[Excerpts from a dataset]
* * * * * * * * *
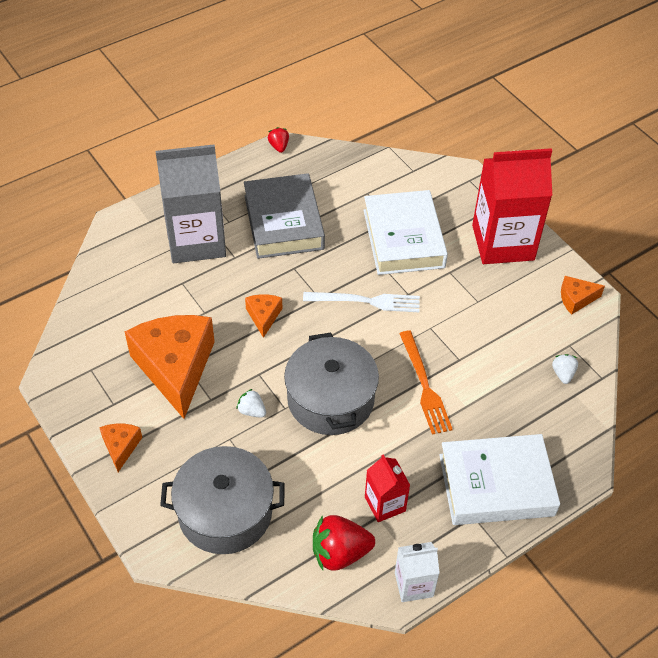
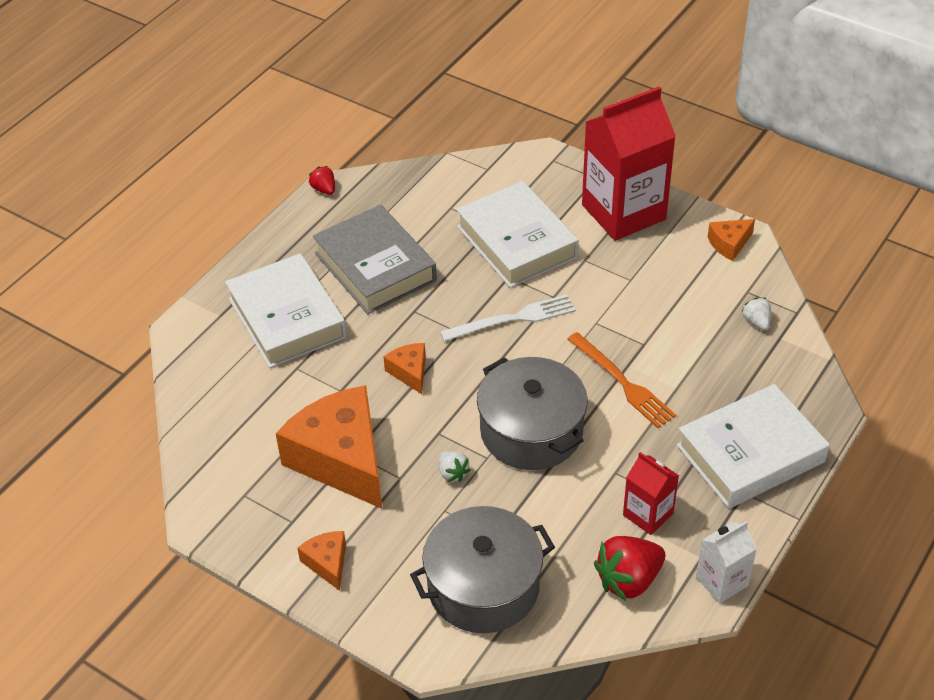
camera: 20 degrees left, 5 degrees down
grey carton [155,144,226,263] -> white book [225,253,347,368]
white strawberry [236,389,266,418] -> white strawberry turned 135 degrees counterclockwise [439,451,470,482]

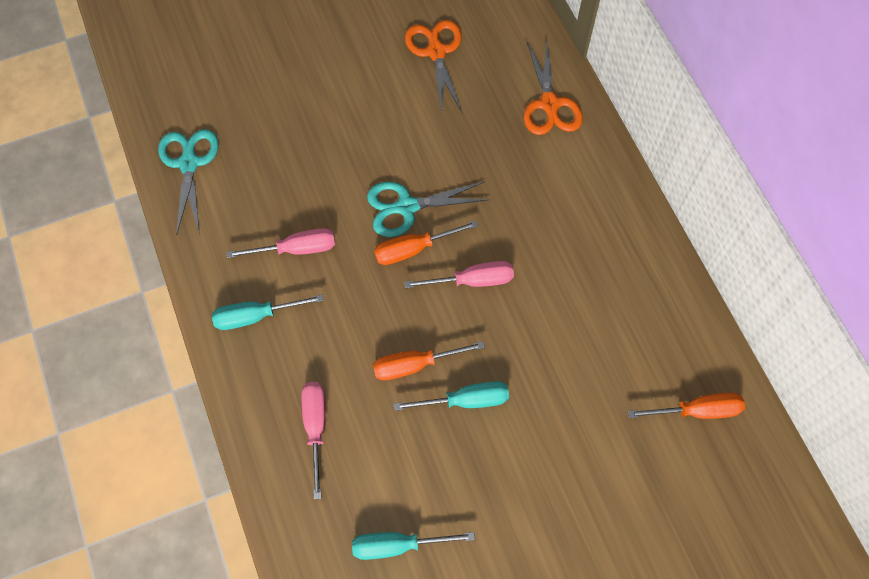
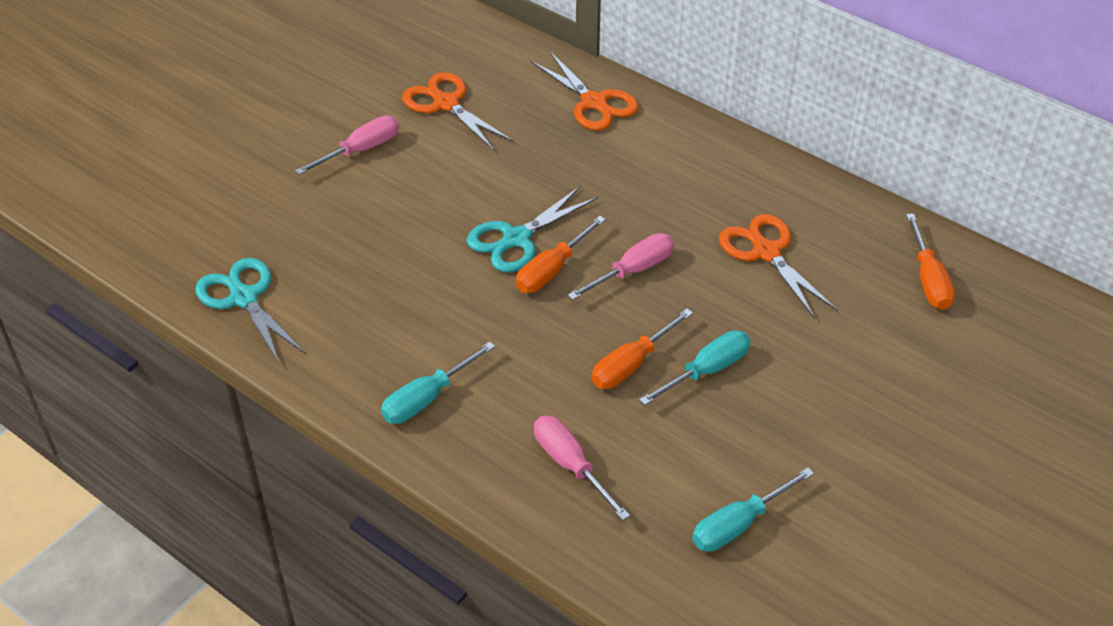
camera: 30 degrees left, 20 degrees down
pink screwdriver [226,228,335,258] -> pink screwdriver moved to [295,116,399,175]
orange screwdriver [628,393,745,419] -> orange screwdriver turned 120 degrees clockwise [906,214,955,310]
none -> orange scissors [719,214,837,319]

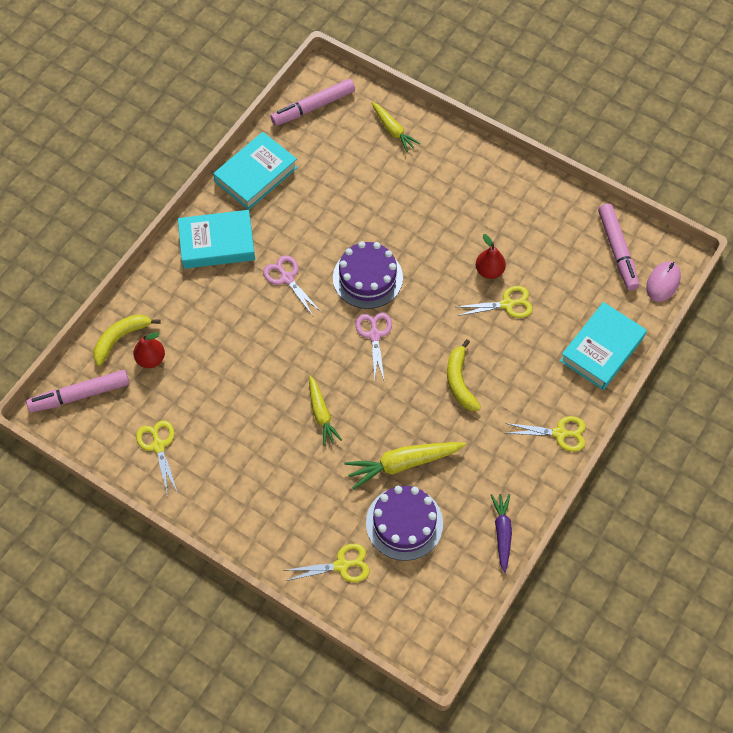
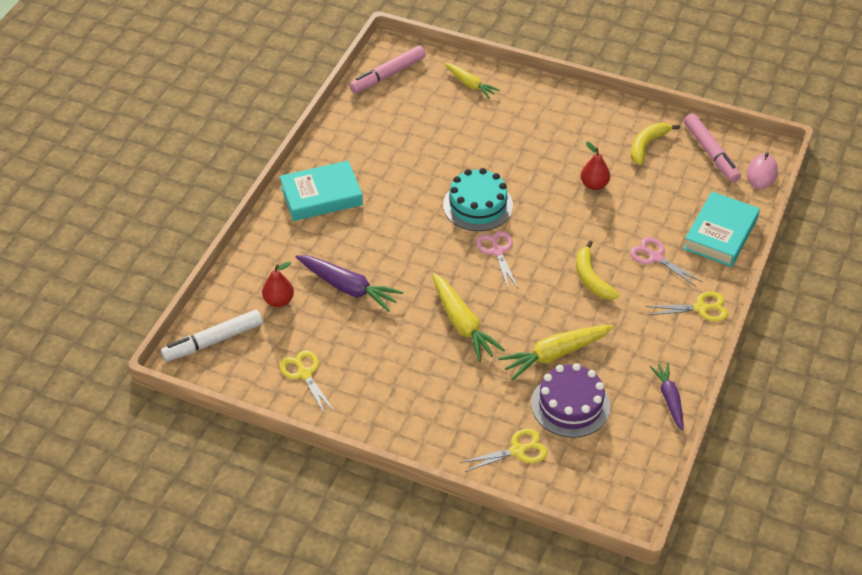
camera: 10 degrees left, 15 degrees down
pink marker [26,370,129,413] -> white marker [161,310,263,362]
yellow banana [93,314,161,366] -> yellow banana moved to [631,123,680,165]
turquoise book [213,132,298,210] -> none
pink scissors [263,255,322,316] -> pink scissors moved to [630,237,702,287]
yellow carrot [309,375,342,446] -> yellow carrot [432,273,505,362], size x1.54
purple cake [333,241,403,309] -> turquoise cake [443,168,513,231]
yellow scissors [457,286,533,318] -> none
none -> purple carrot [296,255,403,312]

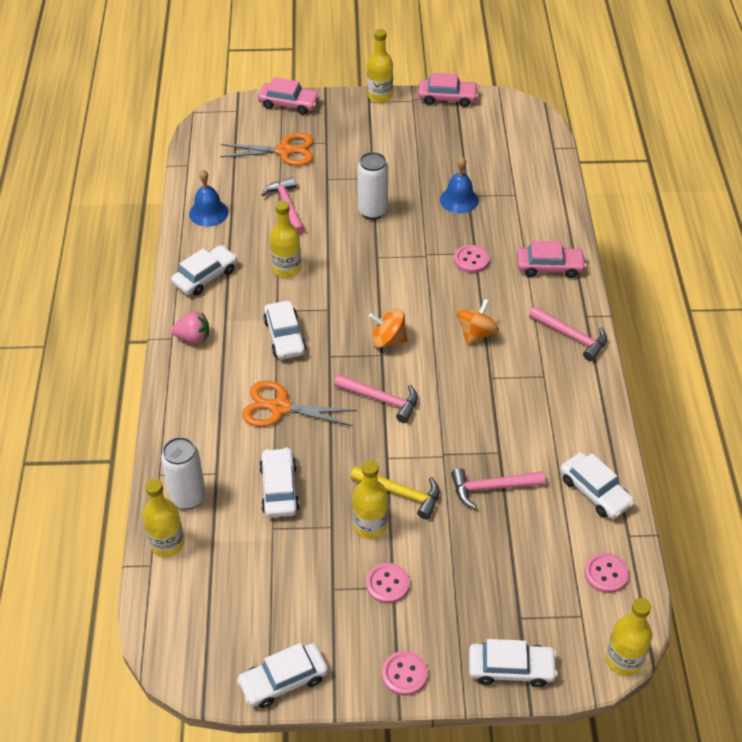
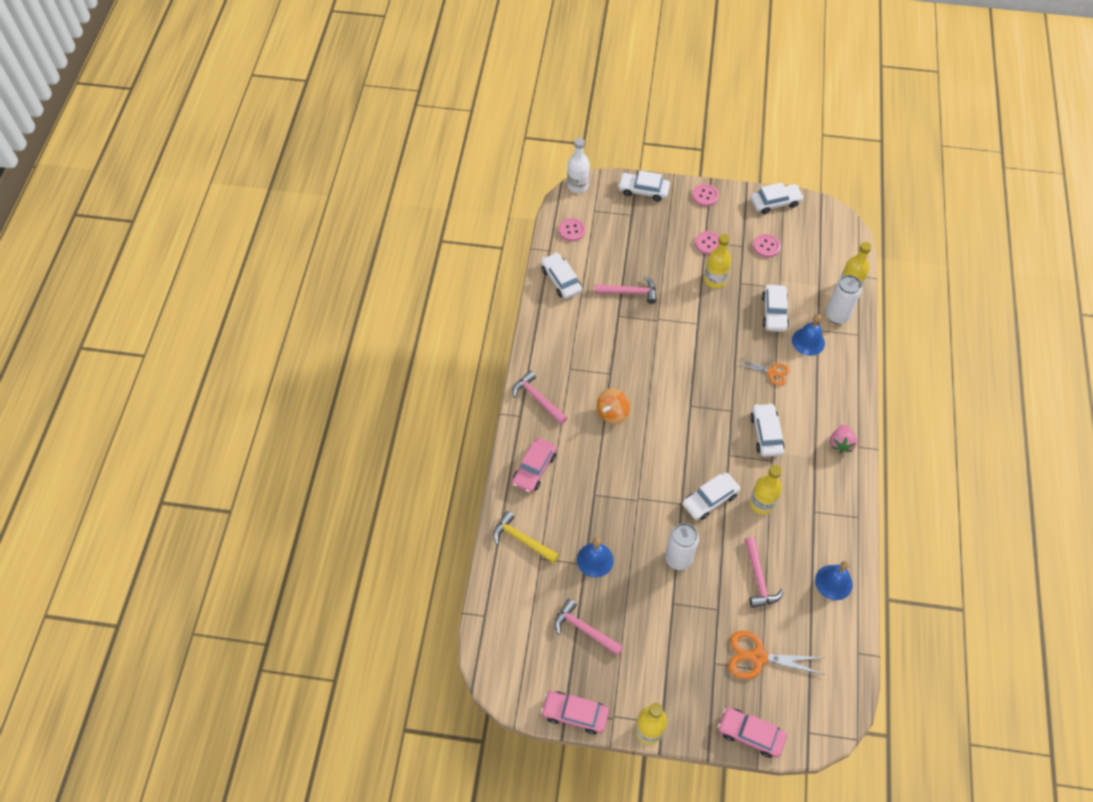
camera: 170 degrees left, 10 degrees up
white car [171,245,237,295] -> white car moved to [682,473,740,520]
pink strawberry [171,311,209,344] -> pink strawberry turned 90 degrees counterclockwise [830,425,857,454]
orange scissors [242,381,357,427] -> orange scissors [738,357,790,386], size x0.61
pink hammer [334,374,418,423] -> pink hammer moved to [555,599,624,656]
yellow hammer [351,466,440,520] -> yellow hammer moved to [493,511,559,563]
orange spinning top [369,309,407,348] -> none
pink button [454,245,489,273] -> pink button moved to [753,234,781,258]
pink car [517,241,586,278] -> pink car turned 75 degrees counterclockwise [512,438,557,493]
yellow bottle [606,598,652,676] -> white bottle [567,138,590,193]
none -> blue bell [792,314,825,356]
* * * * * * * * *
--- Exercise brief ---
An exact copy of every entry, minus the pictures, is what you should return.

--- Answer for the task ---
camera: 20 degrees left, 5 degrees down
grey carton [155,144,226,263] -> white book [225,253,347,368]
white strawberry [236,389,266,418] -> white strawberry turned 135 degrees counterclockwise [439,451,470,482]

camera: 30 degrees left, 20 degrees down
pink screwdriver [226,228,335,258] -> pink screwdriver moved to [295,116,399,175]
orange screwdriver [628,393,745,419] -> orange screwdriver turned 120 degrees clockwise [906,214,955,310]
none -> orange scissors [719,214,837,319]

camera: 10 degrees left, 15 degrees down
pink marker [26,370,129,413] -> white marker [161,310,263,362]
yellow banana [93,314,161,366] -> yellow banana moved to [631,123,680,165]
turquoise book [213,132,298,210] -> none
pink scissors [263,255,322,316] -> pink scissors moved to [630,237,702,287]
yellow carrot [309,375,342,446] -> yellow carrot [432,273,505,362], size x1.54
purple cake [333,241,403,309] -> turquoise cake [443,168,513,231]
yellow scissors [457,286,533,318] -> none
none -> purple carrot [296,255,403,312]

camera: 170 degrees left, 10 degrees up
white car [171,245,237,295] -> white car moved to [682,473,740,520]
pink strawberry [171,311,209,344] -> pink strawberry turned 90 degrees counterclockwise [830,425,857,454]
orange scissors [242,381,357,427] -> orange scissors [738,357,790,386], size x0.61
pink hammer [334,374,418,423] -> pink hammer moved to [555,599,624,656]
yellow hammer [351,466,440,520] -> yellow hammer moved to [493,511,559,563]
orange spinning top [369,309,407,348] -> none
pink button [454,245,489,273] -> pink button moved to [753,234,781,258]
pink car [517,241,586,278] -> pink car turned 75 degrees counterclockwise [512,438,557,493]
yellow bottle [606,598,652,676] -> white bottle [567,138,590,193]
none -> blue bell [792,314,825,356]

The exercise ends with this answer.